(What the exercise asks): Could you rewrite the rows below, swapping each "specified word" for "listed word" and keeping everything else the same?

(Material):
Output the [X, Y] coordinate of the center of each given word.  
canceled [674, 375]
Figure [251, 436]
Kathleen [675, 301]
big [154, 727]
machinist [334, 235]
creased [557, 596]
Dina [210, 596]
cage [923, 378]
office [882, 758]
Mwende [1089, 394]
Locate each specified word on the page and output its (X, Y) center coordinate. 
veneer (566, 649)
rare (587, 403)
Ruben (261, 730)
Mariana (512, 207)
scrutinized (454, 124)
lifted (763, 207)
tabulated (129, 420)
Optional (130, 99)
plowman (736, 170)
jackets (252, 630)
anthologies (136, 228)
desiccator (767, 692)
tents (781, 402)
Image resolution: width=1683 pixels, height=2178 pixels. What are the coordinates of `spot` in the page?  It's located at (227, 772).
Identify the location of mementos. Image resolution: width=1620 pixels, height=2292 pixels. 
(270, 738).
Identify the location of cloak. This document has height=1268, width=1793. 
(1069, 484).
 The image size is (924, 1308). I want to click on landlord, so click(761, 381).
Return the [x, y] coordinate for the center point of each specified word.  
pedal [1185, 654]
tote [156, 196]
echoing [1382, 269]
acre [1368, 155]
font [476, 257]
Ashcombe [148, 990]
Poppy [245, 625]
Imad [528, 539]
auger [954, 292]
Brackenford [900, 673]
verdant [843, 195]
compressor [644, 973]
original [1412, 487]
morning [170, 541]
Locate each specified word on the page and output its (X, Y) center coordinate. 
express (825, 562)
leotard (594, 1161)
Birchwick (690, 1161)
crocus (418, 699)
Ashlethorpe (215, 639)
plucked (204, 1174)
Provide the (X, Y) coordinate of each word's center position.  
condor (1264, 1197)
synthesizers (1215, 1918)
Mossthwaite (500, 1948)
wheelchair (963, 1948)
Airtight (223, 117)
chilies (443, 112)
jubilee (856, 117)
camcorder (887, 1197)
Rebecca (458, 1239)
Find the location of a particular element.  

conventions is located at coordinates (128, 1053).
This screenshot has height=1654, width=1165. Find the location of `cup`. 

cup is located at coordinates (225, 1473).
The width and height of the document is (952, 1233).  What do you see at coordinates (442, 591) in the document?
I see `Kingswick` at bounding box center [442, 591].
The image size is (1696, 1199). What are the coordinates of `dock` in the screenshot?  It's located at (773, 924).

(Task result):
Output the [X, Y] coordinate of the center of each given word.  
canceled [674, 375]
Figure [251, 436]
Kathleen [675, 301]
big [154, 727]
machinist [334, 235]
creased [557, 596]
Dina [210, 596]
cage [923, 378]
office [882, 758]
Mwende [1089, 394]
Locate each listed word on the page and output its (X, Y) center coordinate. 
veneer (566, 649)
rare (587, 403)
Ruben (261, 730)
Mariana (512, 207)
scrutinized (454, 124)
lifted (763, 207)
tabulated (129, 420)
Optional (130, 99)
plowman (736, 170)
jackets (252, 630)
anthologies (136, 228)
desiccator (767, 692)
tents (781, 402)
Image resolution: width=1683 pixels, height=2178 pixels. What are the coordinates of `spot` in the page?  It's located at (227, 772).
Identify the location of mementos. Image resolution: width=1620 pixels, height=2292 pixels. 
(270, 738).
Identify the location of cloak. This document has height=1268, width=1793. 
(1069, 484).
 The image size is (924, 1308). I want to click on landlord, so click(761, 381).
Return the [x, y] coordinate for the center point of each listed word.  
pedal [1185, 654]
tote [156, 196]
echoing [1382, 269]
acre [1368, 155]
font [476, 257]
Ashcombe [148, 990]
Poppy [245, 625]
Imad [528, 539]
auger [954, 292]
Brackenford [900, 673]
verdant [843, 195]
compressor [644, 973]
original [1412, 487]
morning [170, 541]
Locate each listed word on the page and output its (X, Y) center coordinate. 
express (825, 562)
leotard (594, 1161)
Birchwick (690, 1161)
crocus (418, 699)
Ashlethorpe (215, 639)
plucked (204, 1174)
Provide the (X, Y) coordinate of each word's center position.  
condor (1264, 1197)
synthesizers (1215, 1918)
Mossthwaite (500, 1948)
wheelchair (963, 1948)
Airtight (223, 117)
chilies (443, 112)
jubilee (856, 117)
camcorder (887, 1197)
Rebecca (458, 1239)
Find the location of a particular element.  

conventions is located at coordinates (128, 1053).
This screenshot has height=1654, width=1165. Find the location of `cup`. 

cup is located at coordinates (225, 1473).
The width and height of the document is (952, 1233).  What do you see at coordinates (442, 591) in the document?
I see `Kingswick` at bounding box center [442, 591].
The image size is (1696, 1199). What are the coordinates of `dock` in the screenshot?  It's located at (773, 924).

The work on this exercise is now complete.